§ Prompt
For the records below, print the lines from the line with "191, 80, 122" through the line with "379, 82, 98" exactly as written; include both end lines and exclude the rest.

START Dataset excerpts

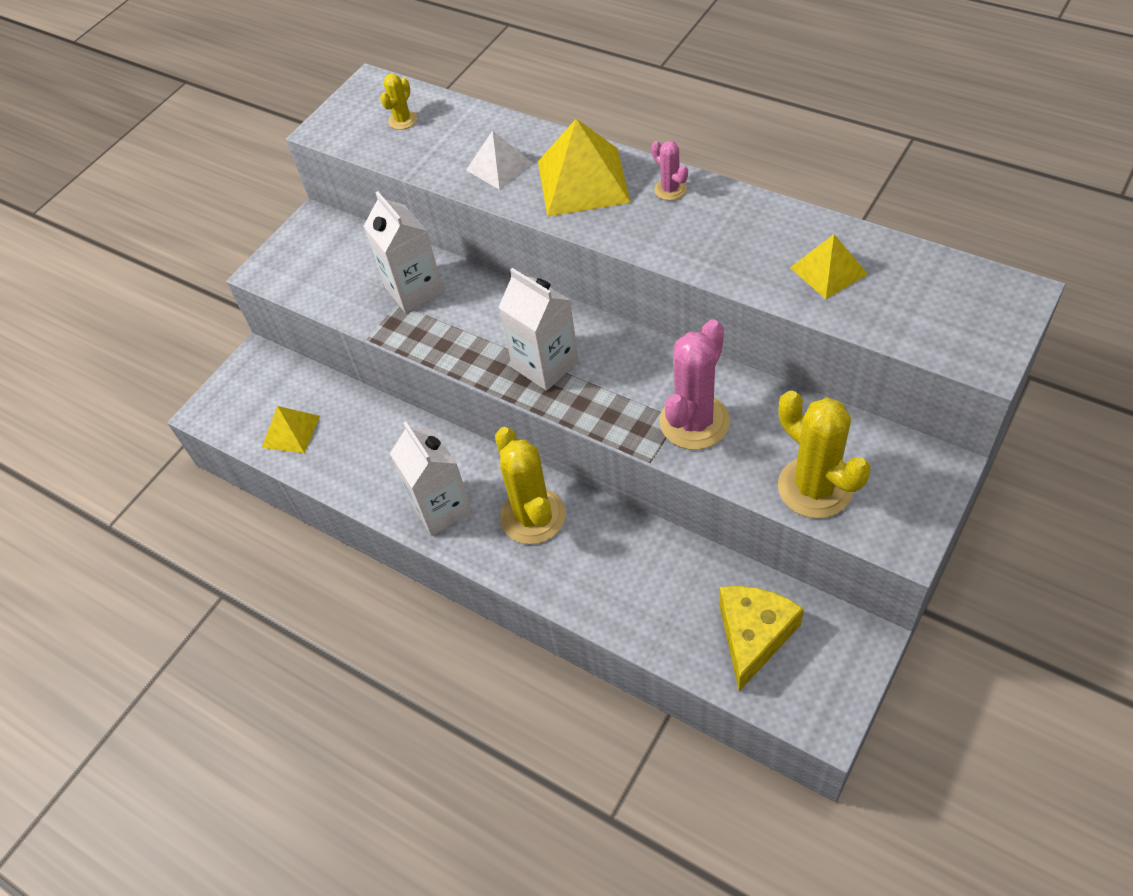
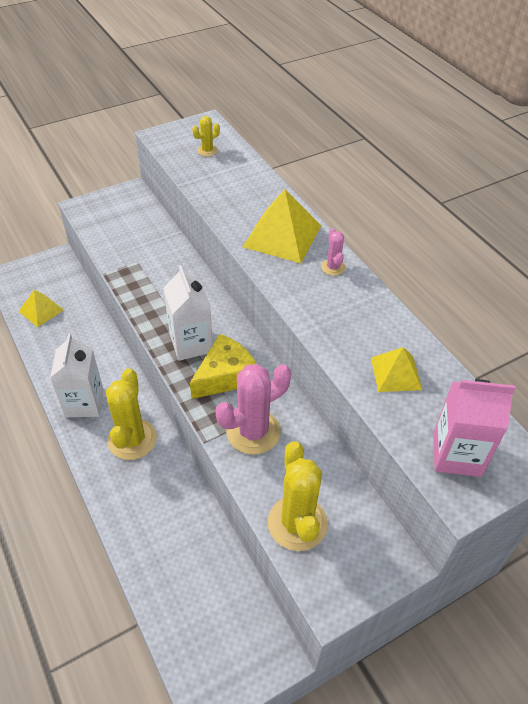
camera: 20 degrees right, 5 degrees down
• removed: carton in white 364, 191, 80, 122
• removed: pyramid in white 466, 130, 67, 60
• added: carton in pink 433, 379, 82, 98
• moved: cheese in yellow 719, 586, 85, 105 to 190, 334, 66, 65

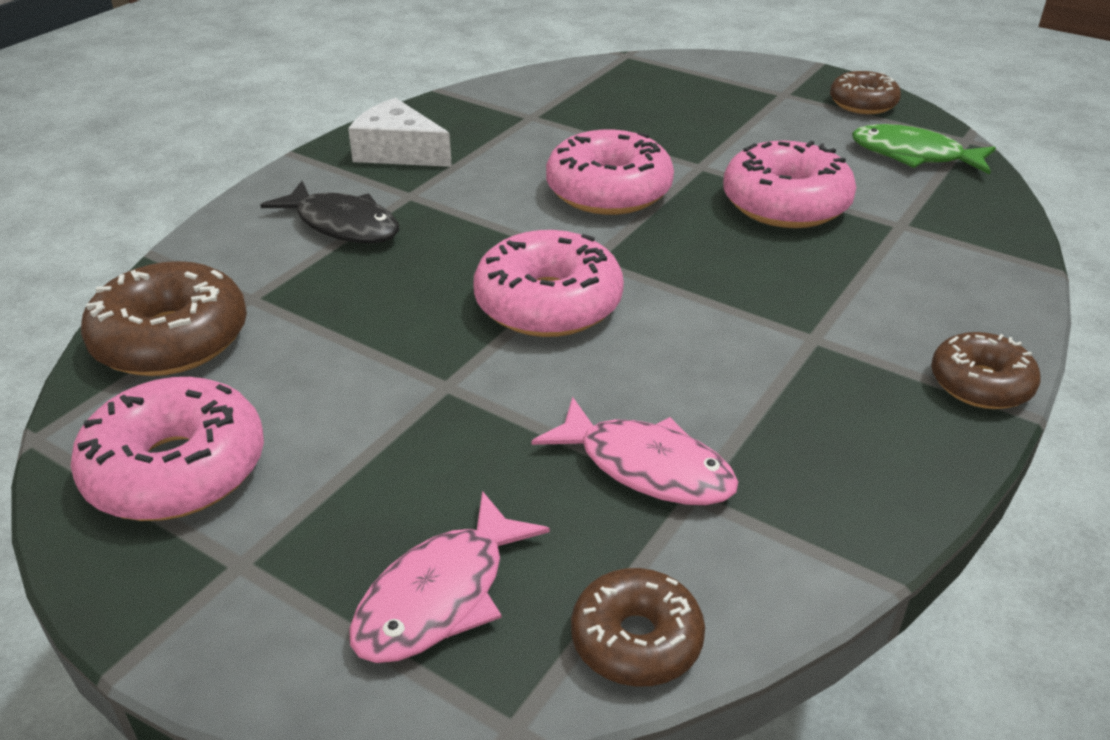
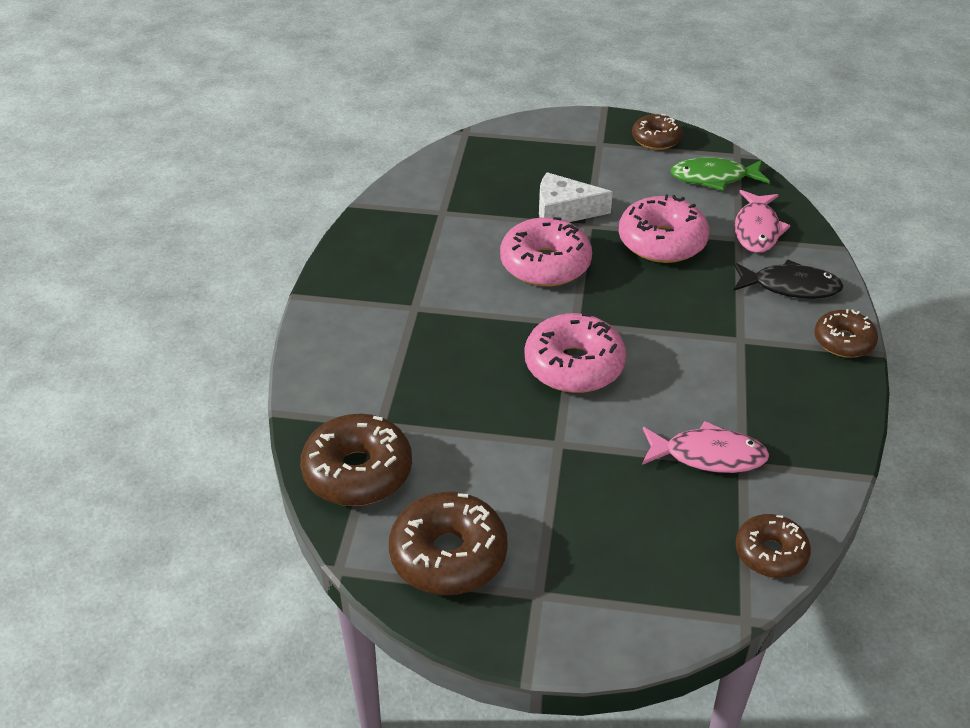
camera: 25 degrees left, 5 degrees up
• moved: fish in black 260, 181, 139, 62 to 733, 259, 110, 40
• moved: cheese in white 348, 98, 104, 69 to 539, 172, 74, 50
• moved: fish in pink 349, 491, 201, 172 to 735, 190, 55, 63
• recoloured: donut in pink 71, 377, 193, 144 to donut in brown 389, 492, 119, 103

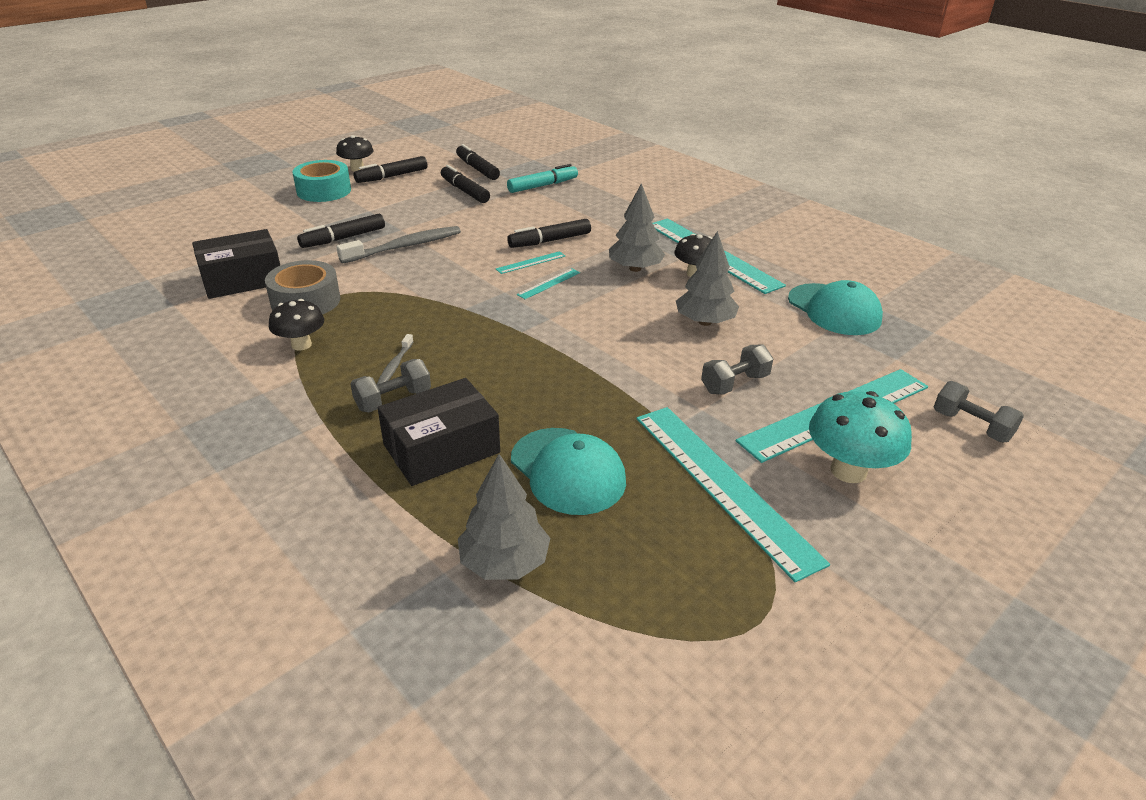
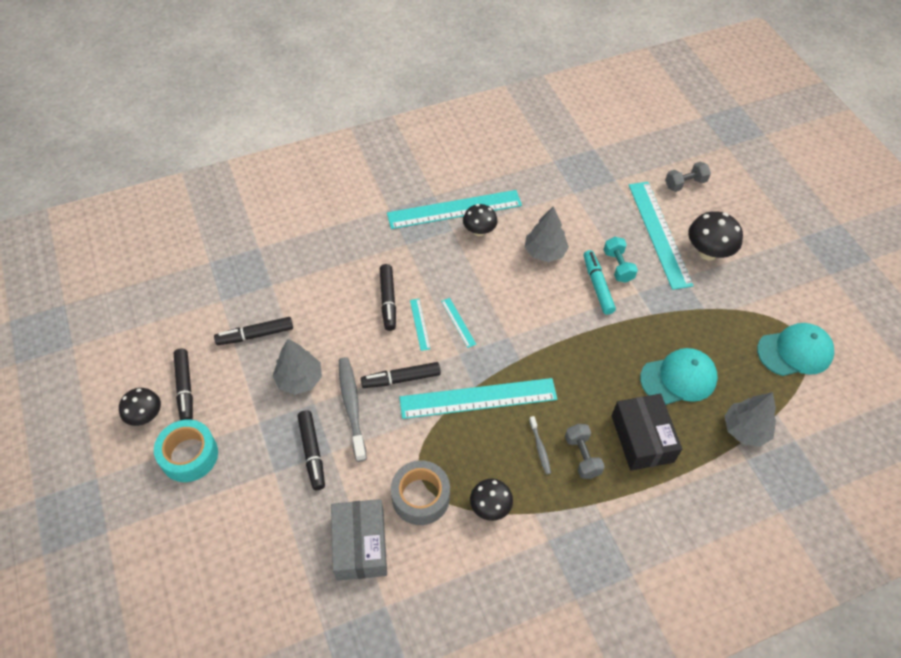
camera: 70 degrees left, 20 degrees up
• moved: marker in black 456, 144, 44, 36 to 361, 362, 80, 26
• moved: marker in turquoise 507, 164, 71, 29 to 584, 250, 32, 65
• moved: tree in grey 609, 183, 56, 89 to 273, 339, 49, 56
• moved: ruler in turquoise 637, 407, 193, 175 to 399, 378, 158, 41
• moved: cap in turquoise 788, 280, 95, 55 to 757, 323, 77, 53
• recoloured: box in black 192, 229, 88, 70 to box in grey 331, 499, 56, 82
• recoloured: dumbbell in grey 701, 345, 72, 50 to dumbbell in turquoise 604, 237, 34, 46
• recoloured: mushroom in turquoise 809, 391, 103, 92 to mushroom in black 688, 211, 55, 50
• turned: toothbrush in grey 377, 334, 37, 51 = 529, 416, 22, 59 45 degrees clockwise

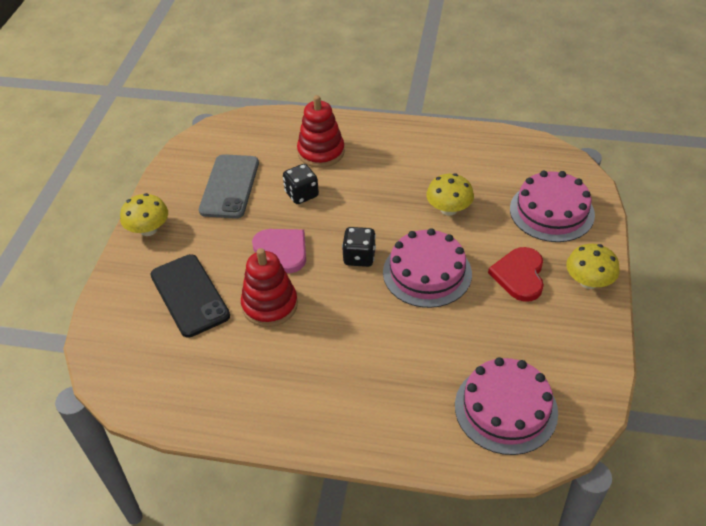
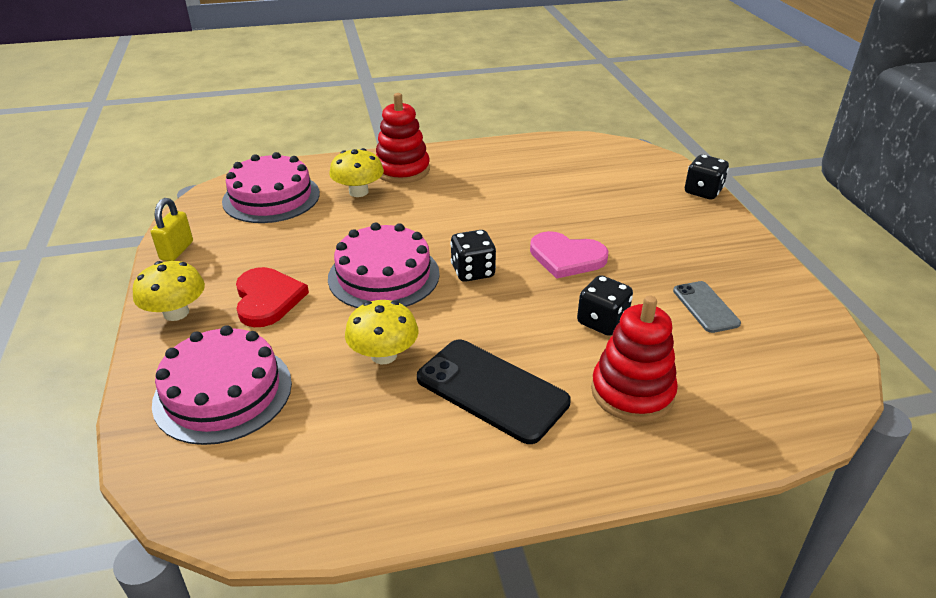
camera: 155 degrees right, 10 degrees down
• added: padlock in yellow 151, 198, 42, 63
• added: dice in black 685, 155, 44, 44
• moved: mushroom in yellow 120, 193, 48, 43 to 329, 148, 55, 49
• moved: phone in black 150, 254, 80, 84 to 417, 339, 154, 105
• moved: stacking toy in red 241, 248, 57, 79 to 376, 93, 54, 91
• resized: phone in grey 199, 154, 60, 65 = 673, 281, 68, 52 x0.57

END Dataset excerpts

§ Solution to this problem
• removed: carton in white 364, 191, 80, 122
• removed: pyramid in white 466, 130, 67, 60
• added: carton in pink 433, 379, 82, 98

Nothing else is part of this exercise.